* _Aim of the task_
All records are to be restated word for word, with pictures excluded.

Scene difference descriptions
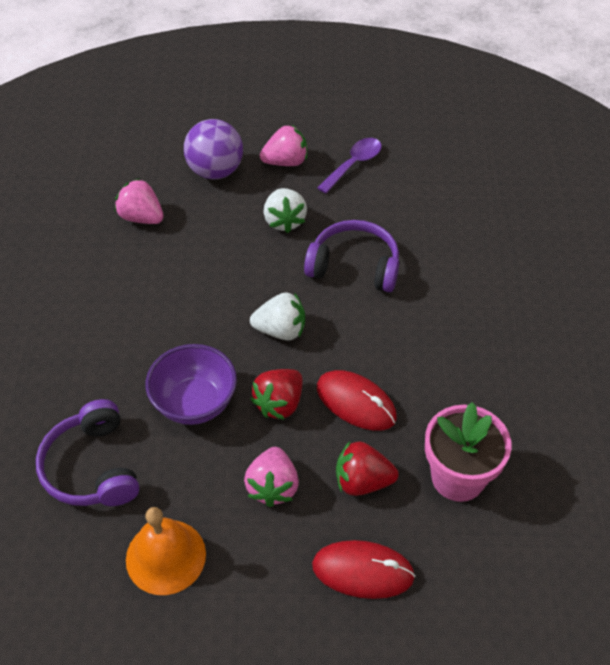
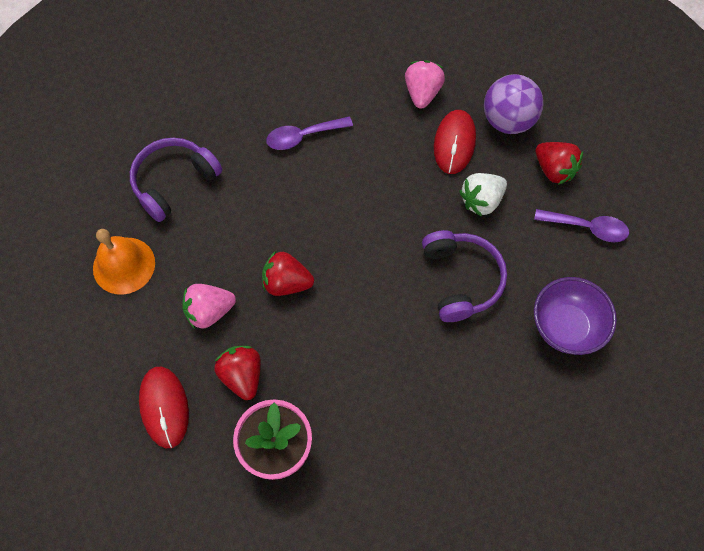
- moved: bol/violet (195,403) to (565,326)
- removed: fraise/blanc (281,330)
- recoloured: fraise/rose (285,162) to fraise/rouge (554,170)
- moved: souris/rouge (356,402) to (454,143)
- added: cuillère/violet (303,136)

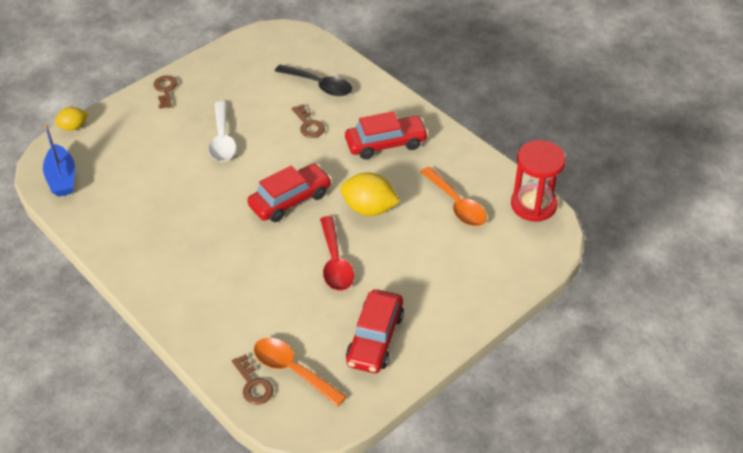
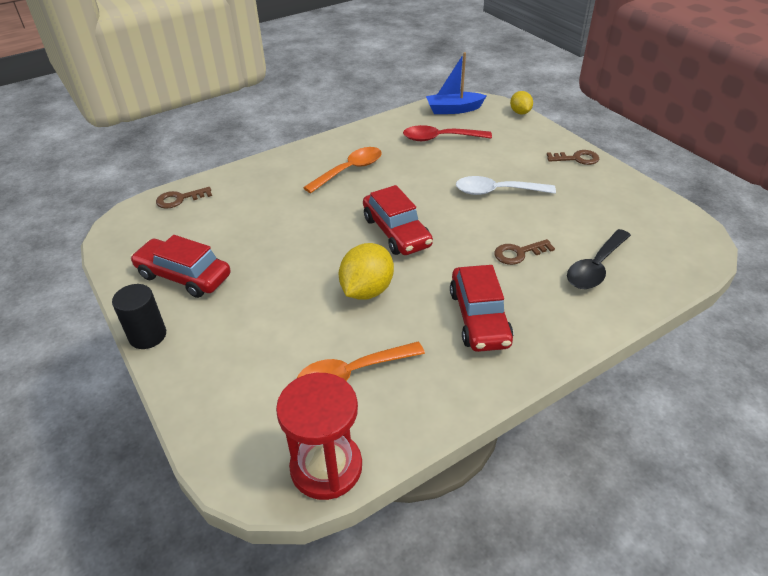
- moved: cuillère/orange (292,370) to (349,170)
- moved: cuillère/rouge (335,262) to (440,138)
- added: cylindre/noir (148,335)

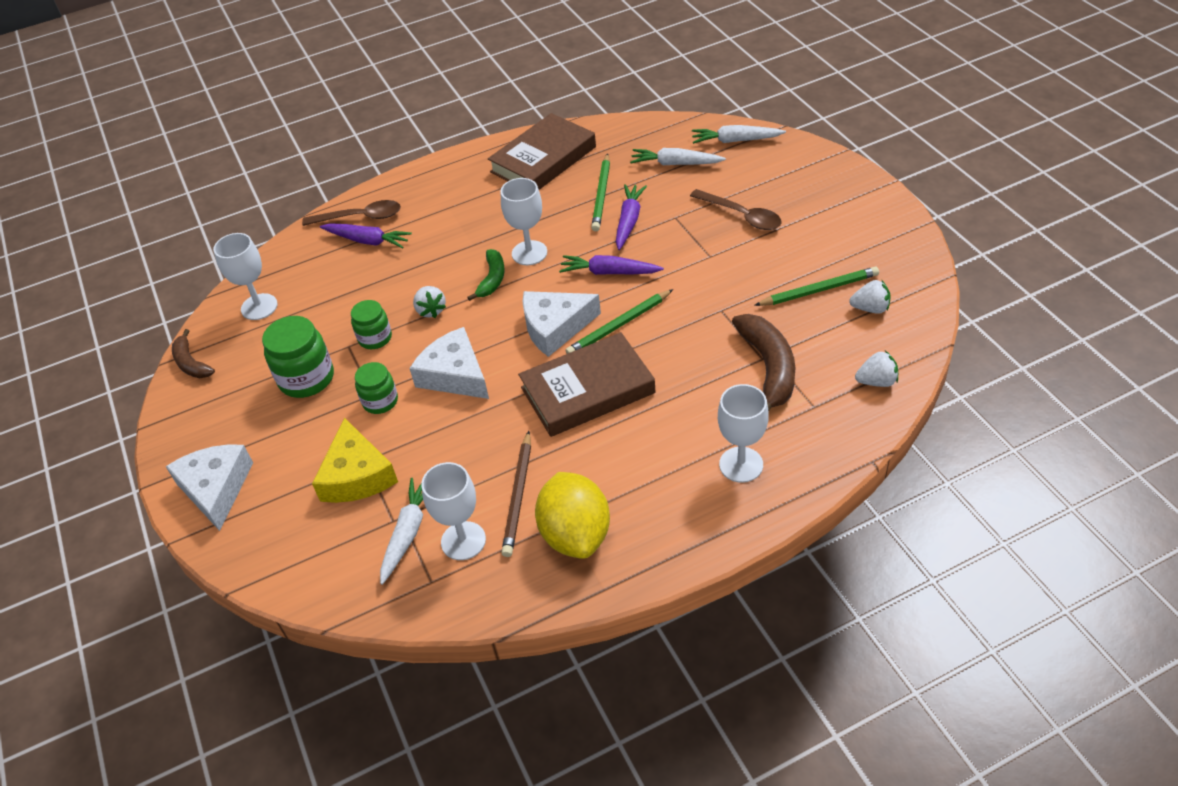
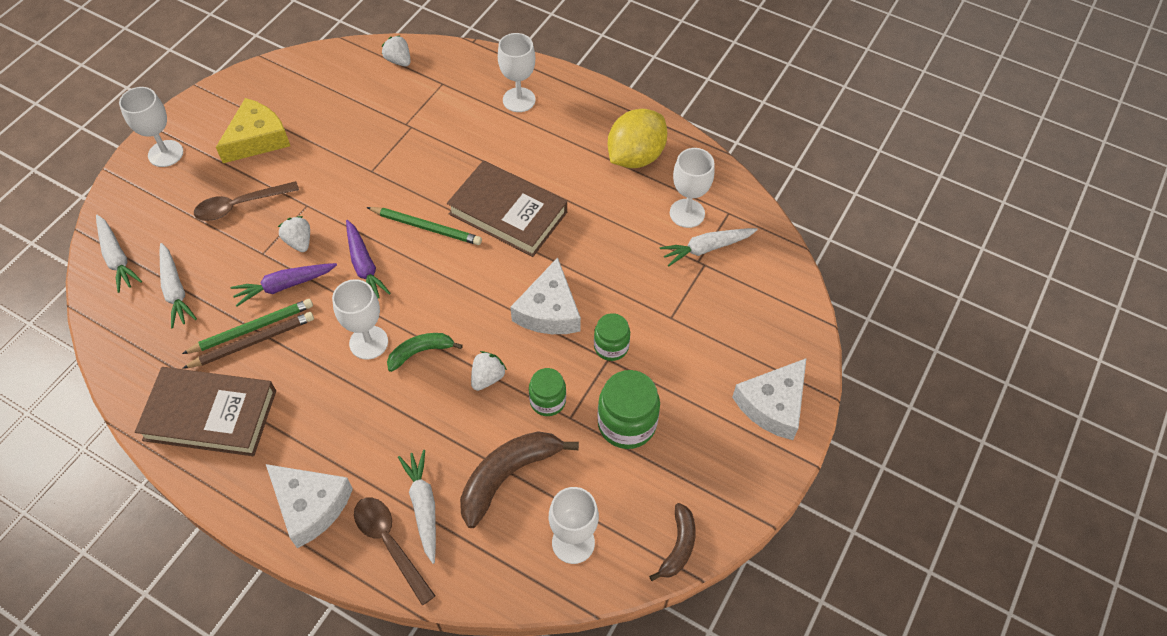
- moved: fromage/jaune (357,475) to (257,139)
- recoloured: carotte/violet (368,241) to carotte/blanc (423,506)
- moved: crayon/marron (518,496) to (252,342)
- moved: fromage/blanc (555,327) to (310,506)
- turned: cuillère/marron (742,216) = (239,205) 120 degrees counterclockwise
- moved: banane/marron (768,368) to (508,476)
- removed: crayon/vert (818,290)
- moved: fraise/blanc (870,308) to (299,242)
- added: verre à pied/blanc (165,153)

* _Response area_
- moved: bol/violet (195,403) to (565,326)
- removed: fraise/blanc (281,330)
- recoloured: fraise/rose (285,162) to fraise/rouge (554,170)
- moved: souris/rouge (356,402) to (454,143)
- added: cuillère/violet (303,136)

- moved: cuillère/orange (292,370) to (349,170)
- moved: cuillère/rouge (335,262) to (440,138)
- added: cylindre/noir (148,335)

- moved: fromage/jaune (357,475) to (257,139)
- recoloured: carotte/violet (368,241) to carotte/blanc (423,506)
- moved: crayon/marron (518,496) to (252,342)
- moved: fromage/blanc (555,327) to (310,506)
- turned: cuillère/marron (742,216) = (239,205) 120 degrees counterclockwise
- moved: banane/marron (768,368) to (508,476)
- removed: crayon/vert (818,290)
- moved: fraise/blanc (870,308) to (299,242)
- added: verre à pied/blanc (165,153)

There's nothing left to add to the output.